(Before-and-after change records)
####
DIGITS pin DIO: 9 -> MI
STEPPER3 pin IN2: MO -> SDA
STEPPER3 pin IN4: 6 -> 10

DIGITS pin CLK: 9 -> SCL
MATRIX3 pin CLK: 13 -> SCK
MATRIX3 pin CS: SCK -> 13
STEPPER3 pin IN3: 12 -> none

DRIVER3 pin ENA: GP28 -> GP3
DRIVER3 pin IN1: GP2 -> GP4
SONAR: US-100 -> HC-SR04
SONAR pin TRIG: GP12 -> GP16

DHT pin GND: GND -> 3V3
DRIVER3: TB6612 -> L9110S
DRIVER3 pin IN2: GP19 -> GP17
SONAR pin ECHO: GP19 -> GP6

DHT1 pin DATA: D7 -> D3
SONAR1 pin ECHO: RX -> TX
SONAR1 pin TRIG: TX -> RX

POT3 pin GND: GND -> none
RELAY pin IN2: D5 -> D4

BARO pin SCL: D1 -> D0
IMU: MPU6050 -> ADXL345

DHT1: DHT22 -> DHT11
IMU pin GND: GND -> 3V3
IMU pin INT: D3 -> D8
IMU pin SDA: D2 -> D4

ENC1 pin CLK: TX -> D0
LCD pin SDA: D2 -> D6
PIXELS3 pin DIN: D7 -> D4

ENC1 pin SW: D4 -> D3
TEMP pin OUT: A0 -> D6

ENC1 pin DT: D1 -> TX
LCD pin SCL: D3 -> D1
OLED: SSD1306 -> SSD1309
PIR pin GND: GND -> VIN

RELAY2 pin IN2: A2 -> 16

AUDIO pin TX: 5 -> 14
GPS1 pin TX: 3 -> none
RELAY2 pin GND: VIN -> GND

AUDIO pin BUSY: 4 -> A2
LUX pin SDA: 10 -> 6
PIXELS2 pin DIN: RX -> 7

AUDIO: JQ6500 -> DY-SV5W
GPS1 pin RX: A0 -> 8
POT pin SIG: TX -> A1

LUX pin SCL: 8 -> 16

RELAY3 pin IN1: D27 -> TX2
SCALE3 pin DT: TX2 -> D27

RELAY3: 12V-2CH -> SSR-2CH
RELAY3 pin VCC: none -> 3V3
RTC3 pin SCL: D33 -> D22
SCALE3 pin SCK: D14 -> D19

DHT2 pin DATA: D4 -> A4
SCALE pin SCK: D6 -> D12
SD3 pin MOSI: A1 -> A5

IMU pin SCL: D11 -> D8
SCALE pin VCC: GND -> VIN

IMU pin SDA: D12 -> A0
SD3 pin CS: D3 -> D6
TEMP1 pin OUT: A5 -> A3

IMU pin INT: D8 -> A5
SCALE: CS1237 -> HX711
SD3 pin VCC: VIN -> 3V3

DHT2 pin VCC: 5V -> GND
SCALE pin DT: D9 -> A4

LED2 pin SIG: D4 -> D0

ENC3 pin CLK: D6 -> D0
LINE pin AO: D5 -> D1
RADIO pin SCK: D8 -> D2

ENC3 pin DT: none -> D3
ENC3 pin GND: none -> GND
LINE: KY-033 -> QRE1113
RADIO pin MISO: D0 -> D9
####
How to complete this task:
Return the data from the top line through the bottom line exactly.

Task output:
DIGITS pin DIO: 9 -> MI
STEPPER3 pin IN2: MO -> SDA
STEPPER3 pin IN4: 6 -> 10

DIGITS pin CLK: 9 -> SCL
MATRIX3 pin CLK: 13 -> SCK
MATRIX3 pin CS: SCK -> 13
STEPPER3 pin IN3: 12 -> none

DRIVER3 pin ENA: GP28 -> GP3
DRIVER3 pin IN1: GP2 -> GP4
SONAR: US-100 -> HC-SR04
SONAR pin TRIG: GP12 -> GP16

DHT pin GND: GND -> 3V3
DRIVER3: TB6612 -> L9110S
DRIVER3 pin IN2: GP19 -> GP17
SONAR pin ECHO: GP19 -> GP6

DHT1 pin DATA: D7 -> D3
SONAR1 pin ECHO: RX -> TX
SONAR1 pin TRIG: TX -> RX

POT3 pin GND: GND -> none
RELAY pin IN2: D5 -> D4

BARO pin SCL: D1 -> D0
IMU: MPU6050 -> ADXL345

DHT1: DHT22 -> DHT11
IMU pin GND: GND -> 3V3
IMU pin INT: D3 -> D8
IMU pin SDA: D2 -> D4

ENC1 pin CLK: TX -> D0
LCD pin SDA: D2 -> D6
PIXELS3 pin DIN: D7 -> D4

ENC1 pin SW: D4 -> D3
TEMP pin OUT: A0 -> D6

ENC1 pin DT: D1 -> TX
LCD pin SCL: D3 -> D1
OLED: SSD1306 -> SSD1309
PIR pin GND: GND -> VIN

RELAY2 pin IN2: A2 -> 16

AUDIO pin TX: 5 -> 14
GPS1 pin TX: 3 -> none
RELAY2 pin GND: VIN -> GND

AUDIO pin BUSY: 4 -> A2
LUX pin SDA: 10 -> 6
PIXELS2 pin DIN: RX -> 7

AUDIO: JQ6500 -> DY-SV5W
GPS1 pin RX: A0 -> 8
POT pin SIG: TX -> A1

LUX pin SCL: 8 -> 16

RELAY3 pin IN1: D27 -> TX2
SCALE3 pin DT: TX2 -> D27

RELAY3: 12V-2CH -> SSR-2CH
RELAY3 pin VCC: none -> 3V3
RTC3 pin SCL: D33 -> D22
SCALE3 pin SCK: D14 -> D19

DHT2 pin DATA: D4 -> A4
SCALE pin SCK: D6 -> D12
SD3 pin MOSI: A1 -> A5

IMU pin SCL: D11 -> D8
SCALE pin VCC: GND -> VIN

IMU pin SDA: D12 -> A0
SD3 pin CS: D3 -> D6
TEMP1 pin OUT: A5 -> A3

IMU pin INT: D8 -> A5
SCALE: CS1237 -> HX711
SD3 pin VCC: VIN -> 3V3

DHT2 pin VCC: 5V -> GND
SCALE pin DT: D9 -> A4

LED2 pin SIG: D4 -> D0

ENC3 pin CLK: D6 -> D0
LINE pin AO: D5 -> D1
RADIO pin SCK: D8 -> D2

ENC3 pin DT: none -> D3
ENC3 pin GND: none -> GND
LINE: KY-033 -> QRE1113
RADIO pin MISO: D0 -> D9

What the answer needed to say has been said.